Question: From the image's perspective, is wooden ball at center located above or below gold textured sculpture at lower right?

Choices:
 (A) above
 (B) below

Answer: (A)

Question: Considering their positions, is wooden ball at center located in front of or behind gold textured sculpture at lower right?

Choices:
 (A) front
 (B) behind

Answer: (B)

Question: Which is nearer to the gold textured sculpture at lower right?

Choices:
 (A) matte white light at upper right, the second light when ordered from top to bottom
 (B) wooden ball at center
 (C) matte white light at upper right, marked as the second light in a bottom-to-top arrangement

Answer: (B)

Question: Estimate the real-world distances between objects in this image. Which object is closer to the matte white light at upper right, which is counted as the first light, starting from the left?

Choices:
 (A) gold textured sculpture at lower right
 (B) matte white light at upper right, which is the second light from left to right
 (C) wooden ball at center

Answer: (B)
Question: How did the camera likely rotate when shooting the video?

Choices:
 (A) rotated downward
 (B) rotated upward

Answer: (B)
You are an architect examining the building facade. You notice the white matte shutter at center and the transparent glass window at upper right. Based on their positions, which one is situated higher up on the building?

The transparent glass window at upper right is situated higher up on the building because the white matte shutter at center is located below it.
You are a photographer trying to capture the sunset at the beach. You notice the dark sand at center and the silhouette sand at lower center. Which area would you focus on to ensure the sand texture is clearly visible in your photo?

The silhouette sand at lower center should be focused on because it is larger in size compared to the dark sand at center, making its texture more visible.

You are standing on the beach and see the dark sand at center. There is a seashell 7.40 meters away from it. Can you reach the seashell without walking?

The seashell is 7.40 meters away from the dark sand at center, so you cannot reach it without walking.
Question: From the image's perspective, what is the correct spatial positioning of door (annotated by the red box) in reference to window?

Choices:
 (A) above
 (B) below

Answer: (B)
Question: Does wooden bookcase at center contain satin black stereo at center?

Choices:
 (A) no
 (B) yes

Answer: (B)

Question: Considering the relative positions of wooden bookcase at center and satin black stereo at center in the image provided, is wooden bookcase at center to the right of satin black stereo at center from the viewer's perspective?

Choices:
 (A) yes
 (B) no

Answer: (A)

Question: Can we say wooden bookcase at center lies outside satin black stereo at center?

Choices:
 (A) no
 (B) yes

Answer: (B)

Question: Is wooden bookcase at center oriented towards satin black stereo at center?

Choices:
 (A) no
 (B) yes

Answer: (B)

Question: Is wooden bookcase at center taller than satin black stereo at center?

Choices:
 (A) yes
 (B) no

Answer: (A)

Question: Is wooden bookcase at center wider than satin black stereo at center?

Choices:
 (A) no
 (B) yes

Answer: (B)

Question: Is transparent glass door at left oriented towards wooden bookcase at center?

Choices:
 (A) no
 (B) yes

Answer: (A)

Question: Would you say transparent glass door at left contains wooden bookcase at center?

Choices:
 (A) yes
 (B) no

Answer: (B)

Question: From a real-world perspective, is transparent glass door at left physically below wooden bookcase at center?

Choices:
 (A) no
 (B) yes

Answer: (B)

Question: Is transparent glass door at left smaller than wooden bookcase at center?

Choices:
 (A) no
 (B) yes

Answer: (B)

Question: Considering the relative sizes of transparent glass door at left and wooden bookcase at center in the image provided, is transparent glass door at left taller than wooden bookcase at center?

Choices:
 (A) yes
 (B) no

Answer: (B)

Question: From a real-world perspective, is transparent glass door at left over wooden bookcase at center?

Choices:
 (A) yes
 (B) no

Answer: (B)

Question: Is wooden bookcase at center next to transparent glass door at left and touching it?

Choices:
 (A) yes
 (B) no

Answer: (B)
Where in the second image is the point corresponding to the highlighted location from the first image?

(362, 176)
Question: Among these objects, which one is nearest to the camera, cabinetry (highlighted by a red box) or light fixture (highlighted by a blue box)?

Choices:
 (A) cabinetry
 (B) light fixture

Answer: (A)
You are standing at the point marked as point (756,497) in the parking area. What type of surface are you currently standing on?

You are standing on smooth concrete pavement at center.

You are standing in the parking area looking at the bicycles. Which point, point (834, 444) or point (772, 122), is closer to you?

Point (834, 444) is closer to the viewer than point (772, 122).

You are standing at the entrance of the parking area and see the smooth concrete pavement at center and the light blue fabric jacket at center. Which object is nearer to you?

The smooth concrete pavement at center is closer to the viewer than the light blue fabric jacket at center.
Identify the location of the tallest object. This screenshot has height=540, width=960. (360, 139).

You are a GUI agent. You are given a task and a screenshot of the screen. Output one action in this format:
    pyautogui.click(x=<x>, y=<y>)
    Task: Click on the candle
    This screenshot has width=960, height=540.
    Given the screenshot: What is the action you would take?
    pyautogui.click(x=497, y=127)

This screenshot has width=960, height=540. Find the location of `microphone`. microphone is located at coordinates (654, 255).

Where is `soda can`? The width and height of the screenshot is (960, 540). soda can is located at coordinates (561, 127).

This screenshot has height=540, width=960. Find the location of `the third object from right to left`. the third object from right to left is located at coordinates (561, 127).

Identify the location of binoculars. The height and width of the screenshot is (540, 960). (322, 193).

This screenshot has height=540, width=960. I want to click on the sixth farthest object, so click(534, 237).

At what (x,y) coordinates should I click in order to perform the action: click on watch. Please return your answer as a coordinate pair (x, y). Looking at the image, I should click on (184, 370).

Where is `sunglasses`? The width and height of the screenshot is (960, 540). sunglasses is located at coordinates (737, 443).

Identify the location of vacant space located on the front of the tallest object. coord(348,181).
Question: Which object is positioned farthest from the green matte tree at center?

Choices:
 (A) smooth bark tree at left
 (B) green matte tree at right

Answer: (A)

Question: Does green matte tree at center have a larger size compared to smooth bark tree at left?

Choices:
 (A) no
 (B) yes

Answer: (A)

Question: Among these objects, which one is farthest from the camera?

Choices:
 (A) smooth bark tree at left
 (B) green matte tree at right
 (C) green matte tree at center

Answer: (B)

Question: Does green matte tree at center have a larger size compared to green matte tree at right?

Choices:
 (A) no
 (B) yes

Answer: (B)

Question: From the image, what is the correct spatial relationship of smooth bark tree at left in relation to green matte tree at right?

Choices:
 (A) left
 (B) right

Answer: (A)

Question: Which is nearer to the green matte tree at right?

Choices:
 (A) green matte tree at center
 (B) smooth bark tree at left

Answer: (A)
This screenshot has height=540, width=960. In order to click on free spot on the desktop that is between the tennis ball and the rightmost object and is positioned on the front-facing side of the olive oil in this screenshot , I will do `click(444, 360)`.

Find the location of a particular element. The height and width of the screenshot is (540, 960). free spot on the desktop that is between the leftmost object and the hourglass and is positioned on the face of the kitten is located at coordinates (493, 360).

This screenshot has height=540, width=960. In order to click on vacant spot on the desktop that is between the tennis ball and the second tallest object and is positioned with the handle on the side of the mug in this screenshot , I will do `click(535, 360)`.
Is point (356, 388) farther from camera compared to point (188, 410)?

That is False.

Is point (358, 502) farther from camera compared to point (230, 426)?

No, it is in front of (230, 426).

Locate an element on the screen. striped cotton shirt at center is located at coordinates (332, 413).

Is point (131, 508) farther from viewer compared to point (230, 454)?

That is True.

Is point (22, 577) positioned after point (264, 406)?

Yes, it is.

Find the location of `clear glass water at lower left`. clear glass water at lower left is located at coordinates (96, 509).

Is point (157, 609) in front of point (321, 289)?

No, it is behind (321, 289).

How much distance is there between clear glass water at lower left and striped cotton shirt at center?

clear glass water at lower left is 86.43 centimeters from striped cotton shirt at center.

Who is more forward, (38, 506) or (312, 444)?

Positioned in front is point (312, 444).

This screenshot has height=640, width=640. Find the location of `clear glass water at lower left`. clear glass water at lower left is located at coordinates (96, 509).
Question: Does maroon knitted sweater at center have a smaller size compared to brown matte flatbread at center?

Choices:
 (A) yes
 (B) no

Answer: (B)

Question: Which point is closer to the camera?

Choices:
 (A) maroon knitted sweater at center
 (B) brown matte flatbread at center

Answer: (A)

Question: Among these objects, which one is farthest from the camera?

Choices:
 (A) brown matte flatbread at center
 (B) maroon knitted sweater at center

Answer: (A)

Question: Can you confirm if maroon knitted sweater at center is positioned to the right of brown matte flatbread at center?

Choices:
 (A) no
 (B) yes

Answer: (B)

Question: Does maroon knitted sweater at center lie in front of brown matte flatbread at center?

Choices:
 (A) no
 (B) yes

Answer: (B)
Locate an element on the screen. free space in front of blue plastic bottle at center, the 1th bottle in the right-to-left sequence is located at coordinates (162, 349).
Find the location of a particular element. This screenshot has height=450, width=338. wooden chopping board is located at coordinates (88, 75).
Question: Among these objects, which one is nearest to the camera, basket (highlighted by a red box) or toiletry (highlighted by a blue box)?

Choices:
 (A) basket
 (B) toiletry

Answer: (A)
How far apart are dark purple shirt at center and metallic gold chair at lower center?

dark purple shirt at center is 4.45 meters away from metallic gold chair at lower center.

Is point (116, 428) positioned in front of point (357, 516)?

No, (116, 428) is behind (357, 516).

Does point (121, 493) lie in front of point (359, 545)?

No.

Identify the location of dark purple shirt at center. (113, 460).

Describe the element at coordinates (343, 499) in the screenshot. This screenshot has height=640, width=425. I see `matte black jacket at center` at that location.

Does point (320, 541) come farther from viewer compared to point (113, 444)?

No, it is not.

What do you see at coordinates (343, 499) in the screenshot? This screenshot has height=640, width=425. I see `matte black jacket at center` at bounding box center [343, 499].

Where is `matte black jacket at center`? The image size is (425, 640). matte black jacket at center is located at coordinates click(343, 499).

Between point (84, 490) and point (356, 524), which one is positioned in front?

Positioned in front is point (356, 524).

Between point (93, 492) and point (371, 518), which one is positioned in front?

Your objective: Print the lines again word for word, beginning at the line that contains "That is False." and stopping after the line that contains "How much distance".

Reply:
That is False.

Is point (358, 502) farther from camera compared to point (230, 426)?

No, it is in front of (230, 426).

Locate an element on the screen. striped cotton shirt at center is located at coordinates (332, 413).

Is point (131, 508) farther from viewer compared to point (230, 454)?

That is True.

Is point (22, 577) positioned after point (264, 406)?

Yes, it is.

Find the location of `clear glass water at lower left`. clear glass water at lower left is located at coordinates (96, 509).

Is point (157, 609) in front of point (321, 289)?

No, it is behind (321, 289).

How much distance is there between clear glass water at lower left and striped cotton shirt at center?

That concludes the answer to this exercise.